Instructions for the task: Using the records below, copy exactly the part that opens with the line holding "white heart: 4 -> 3" and closes with the line holding "pink fish: 4 -> 8", minus the pictures.

Data section:
────────

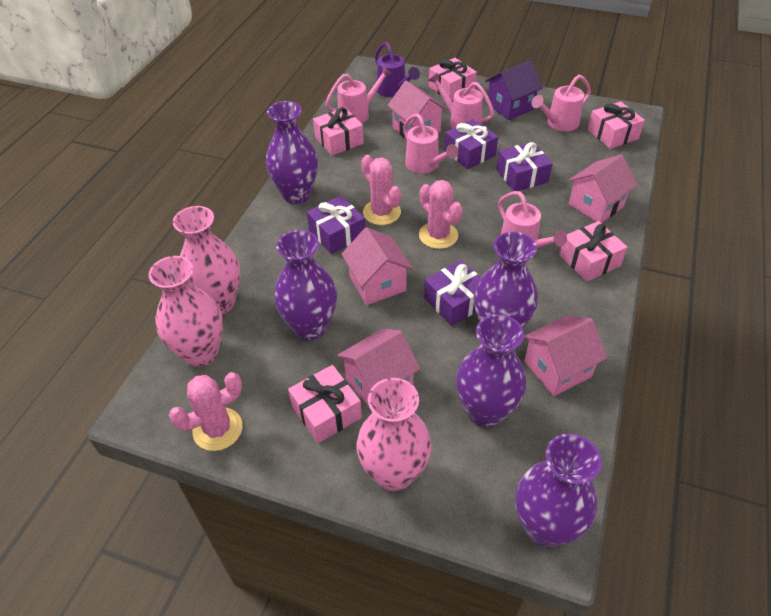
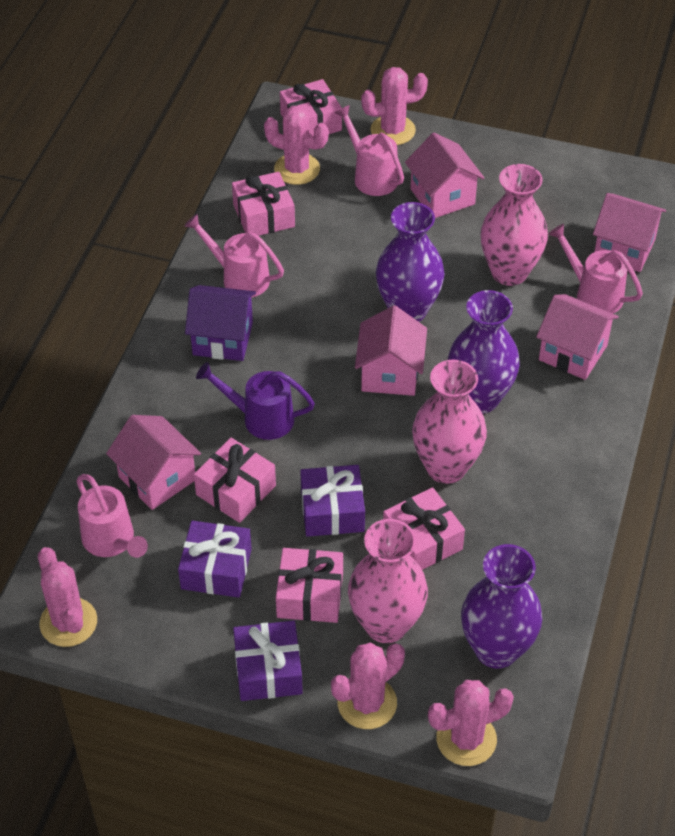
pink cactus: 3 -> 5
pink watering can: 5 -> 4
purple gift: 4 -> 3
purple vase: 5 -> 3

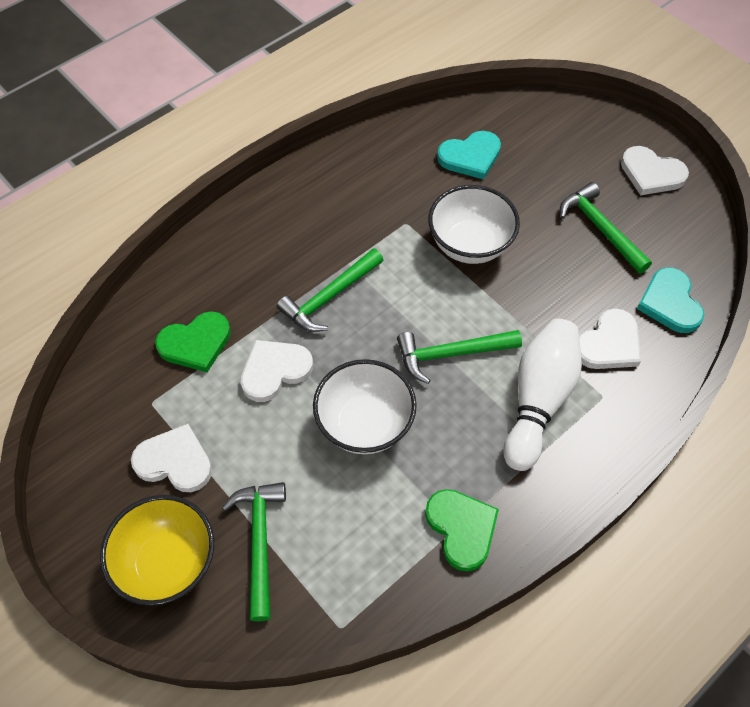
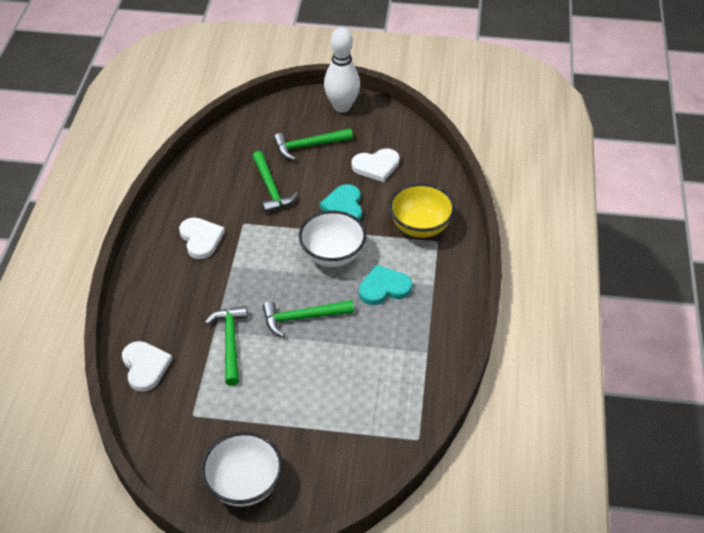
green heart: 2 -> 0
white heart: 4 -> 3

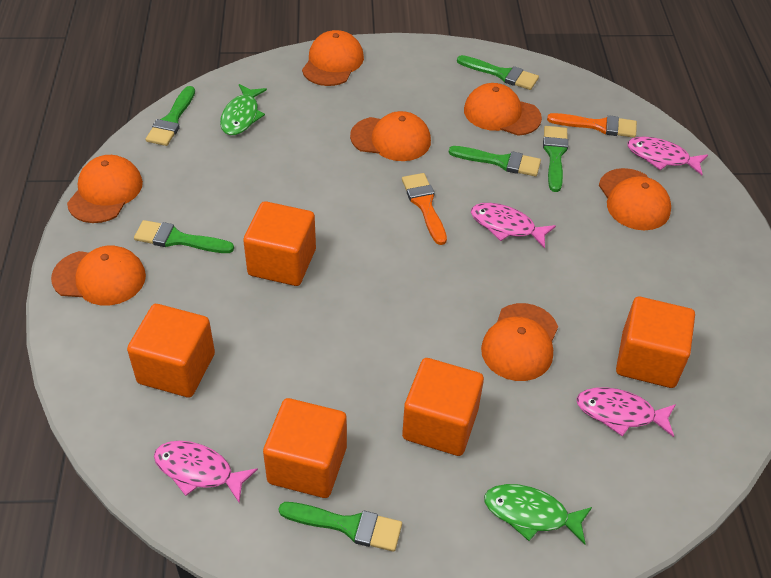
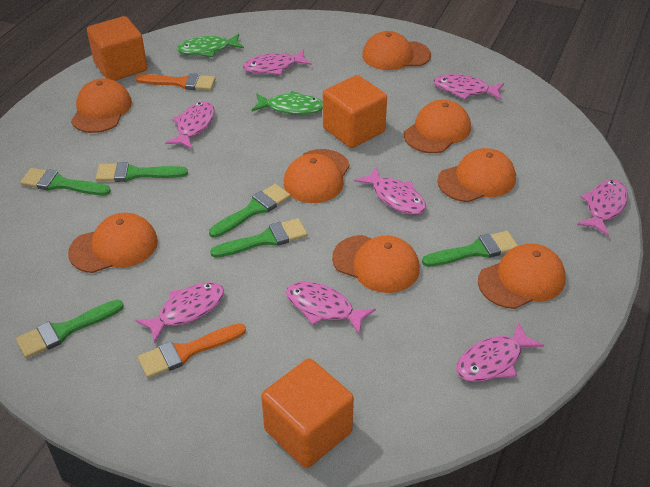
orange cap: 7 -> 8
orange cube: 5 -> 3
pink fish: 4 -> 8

────────

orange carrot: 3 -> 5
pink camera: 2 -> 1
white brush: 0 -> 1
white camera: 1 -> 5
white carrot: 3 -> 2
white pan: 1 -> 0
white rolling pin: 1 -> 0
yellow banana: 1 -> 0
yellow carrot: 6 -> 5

────────

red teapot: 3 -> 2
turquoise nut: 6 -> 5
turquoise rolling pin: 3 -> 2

────────

Solved problem:
white heart: 4 -> 3

orange cap: 7 -> 8
orange cube: 5 -> 3
pink fish: 4 -> 8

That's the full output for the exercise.